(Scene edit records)
----
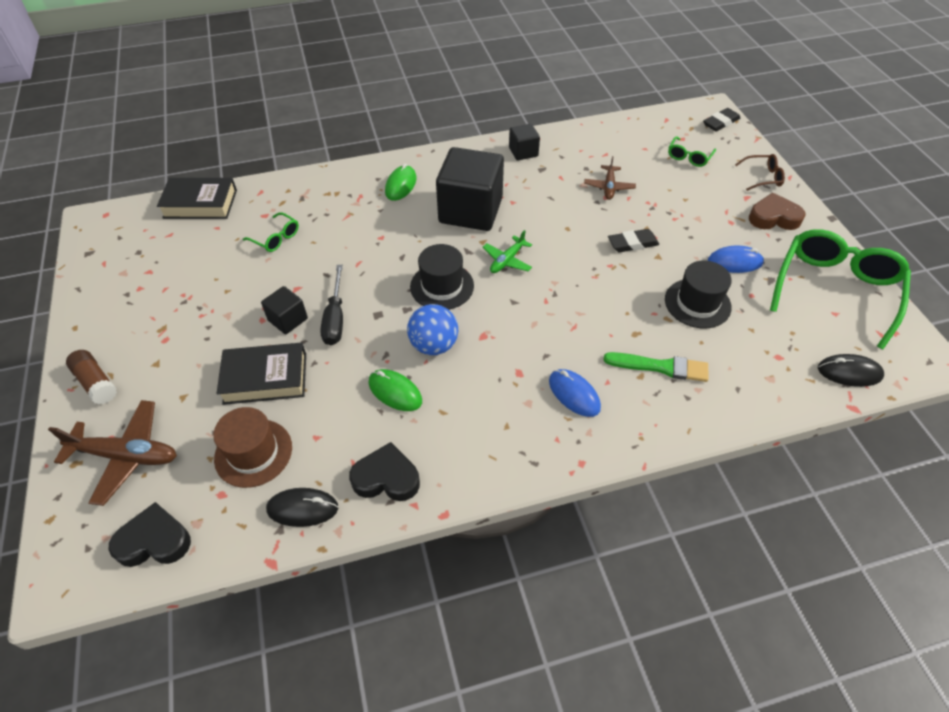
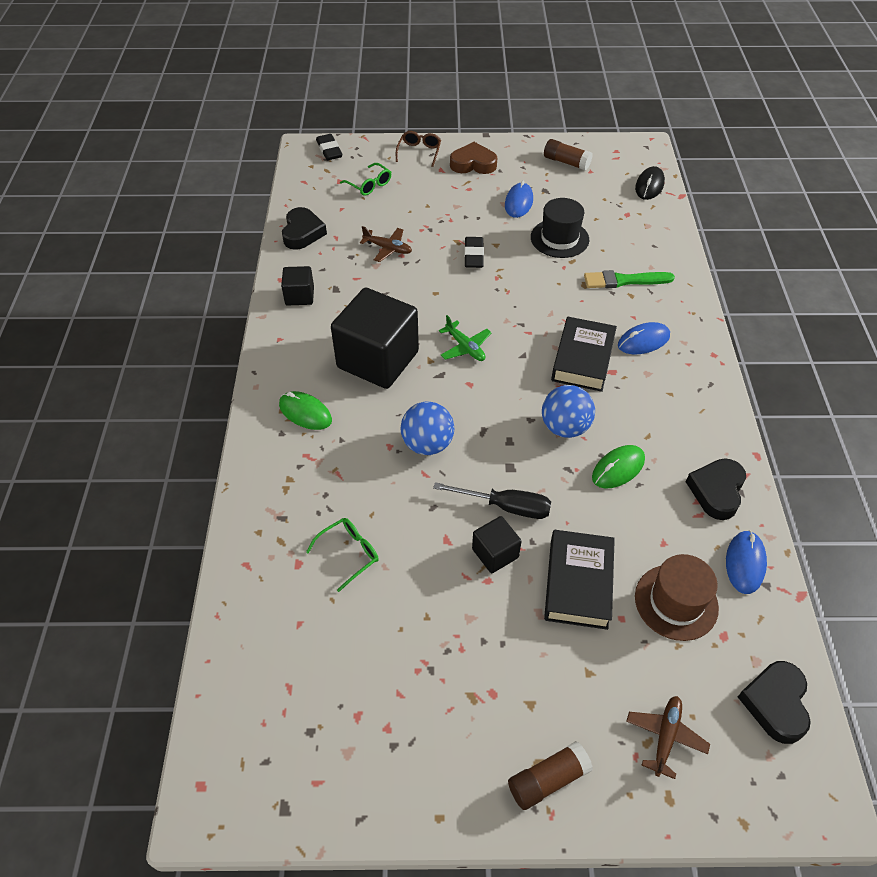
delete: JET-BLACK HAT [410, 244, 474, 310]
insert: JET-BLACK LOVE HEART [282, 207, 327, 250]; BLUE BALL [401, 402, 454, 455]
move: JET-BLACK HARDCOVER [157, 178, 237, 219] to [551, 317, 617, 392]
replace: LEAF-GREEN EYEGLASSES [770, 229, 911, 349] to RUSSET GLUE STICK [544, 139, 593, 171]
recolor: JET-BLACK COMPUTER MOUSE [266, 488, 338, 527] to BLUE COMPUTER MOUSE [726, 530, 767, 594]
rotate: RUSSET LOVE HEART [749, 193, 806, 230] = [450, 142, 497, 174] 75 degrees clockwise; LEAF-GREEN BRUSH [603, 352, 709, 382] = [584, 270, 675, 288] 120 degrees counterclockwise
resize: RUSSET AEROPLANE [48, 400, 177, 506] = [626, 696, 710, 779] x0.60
----
Exercise directions
The entries are to be restated word for word, with pictures omitted.

Task response
delete: JET-BLACK HAT [410, 244, 474, 310]
insert: JET-BLACK LOVE HEART [282, 207, 327, 250]; BLUE BALL [401, 402, 454, 455]
move: JET-BLACK HARDCOVER [157, 178, 237, 219] to [551, 317, 617, 392]
replace: LEAF-GREEN EYEGLASSES [770, 229, 911, 349] to RUSSET GLUE STICK [544, 139, 593, 171]
recolor: JET-BLACK COMPUTER MOUSE [266, 488, 338, 527] to BLUE COMPUTER MOUSE [726, 530, 767, 594]
rotate: RUSSET LOVE HEART [749, 193, 806, 230] = [450, 142, 497, 174] 75 degrees clockwise; LEAF-GREEN BRUSH [603, 352, 709, 382] = [584, 270, 675, 288] 120 degrees counterclockwise
resize: RUSSET AEROPLANE [48, 400, 177, 506] = [626, 696, 710, 779] x0.60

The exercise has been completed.